Task | Write an exact copy of the entries below that leaves out all pictures.

Given data |
=== Begin Enclosure ===

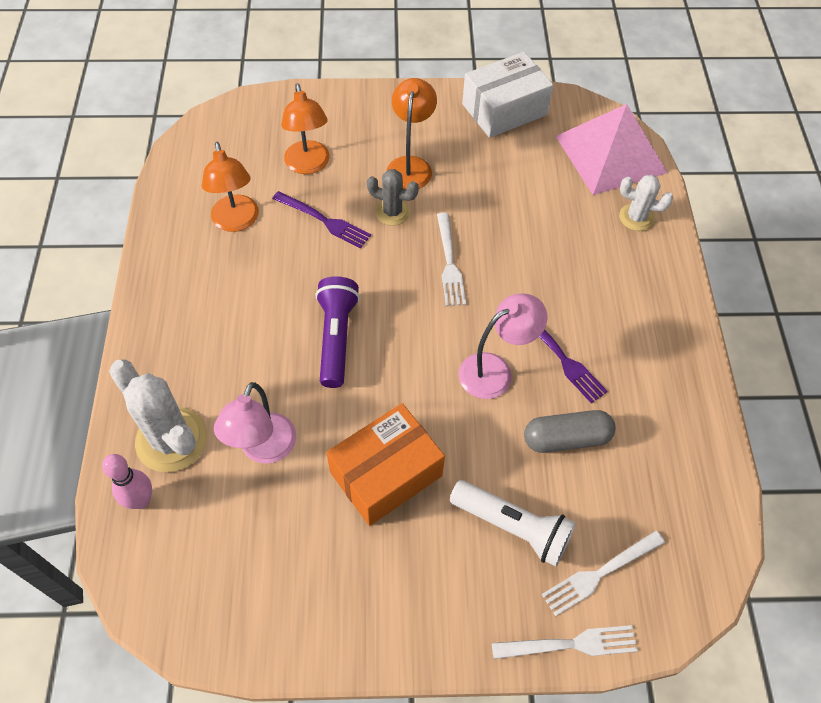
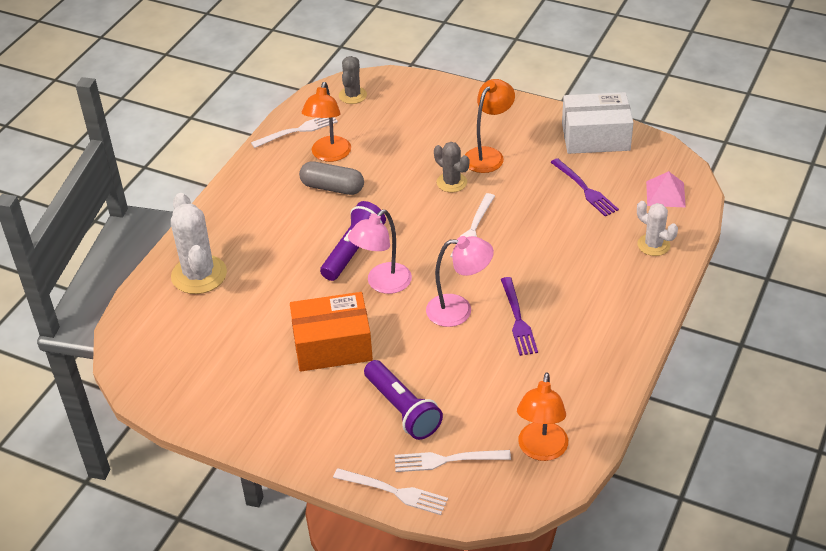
camera: 30 degrees right, 15 degrees down
pink bowling pin [102,454,152,509] -> none
pink lamp [214,382,296,464] -> pink lamp moved to [348,210,412,294]
purple fork [272,191,371,248] -> purple fork moved to [550,158,619,217]
orange lamp [281,84,330,174] -> orange lamp moved to [517,372,568,461]
white flashlight [450,480,576,567] -> purple flashlight [364,360,443,440]
grey capsule [524,410,616,453] -> grey capsule moved to [299,161,364,195]
pink pyramid [556,104,668,195] -> pink pyramid [646,171,686,207], size x0.49
none -> white fork [251,117,338,148]
none -> grey cactus [339,56,367,104]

=== End Enclosure ===

Written reply |
camera: 30 degrees right, 15 degrees down
pink bowling pin [102,454,152,509] -> none
pink lamp [214,382,296,464] -> pink lamp moved to [348,210,412,294]
purple fork [272,191,371,248] -> purple fork moved to [550,158,619,217]
orange lamp [281,84,330,174] -> orange lamp moved to [517,372,568,461]
white flashlight [450,480,576,567] -> purple flashlight [364,360,443,440]
grey capsule [524,410,616,453] -> grey capsule moved to [299,161,364,195]
pink pyramid [556,104,668,195] -> pink pyramid [646,171,686,207], size x0.49
none -> white fork [251,117,338,148]
none -> grey cactus [339,56,367,104]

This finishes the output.